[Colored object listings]

*** Block opens ***

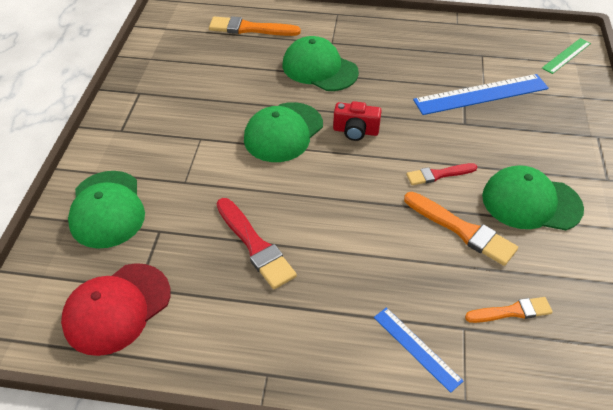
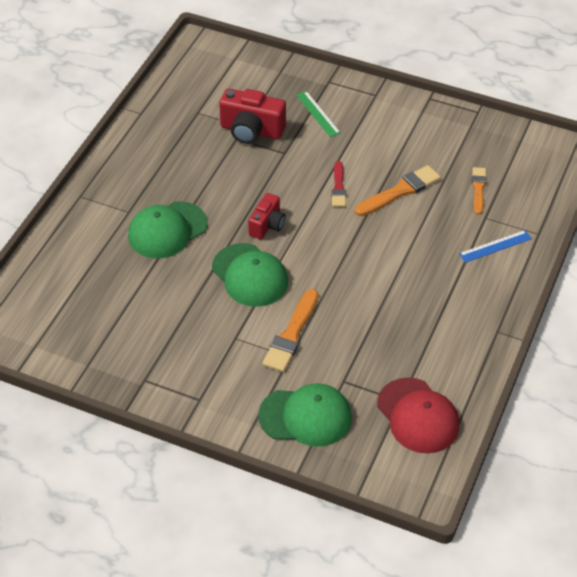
camera: 75 degrees left, 0 degrees up
(250, 28) = (72, 272): orange brush -> orange brush (291, 334)
(255, 245) = (379, 318): red brush -> none
(481, 94) = (251, 131): blue ruler -> red camera
(531, 202) = (385, 144): green cap -> none
(566, 56) = (223, 60): green ruler -> green ruler (318, 113)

*** Block closes ***

All lines from the one that contains "(250, 28) = (72, 272): orange" to the last line above must be given again exactly, with both included and nothing added.

(250, 28) = (72, 272): orange brush -> orange brush (291, 334)
(255, 245) = (379, 318): red brush -> none
(481, 94) = (251, 131): blue ruler -> red camera
(531, 202) = (385, 144): green cap -> none
(566, 56) = (223, 60): green ruler -> green ruler (318, 113)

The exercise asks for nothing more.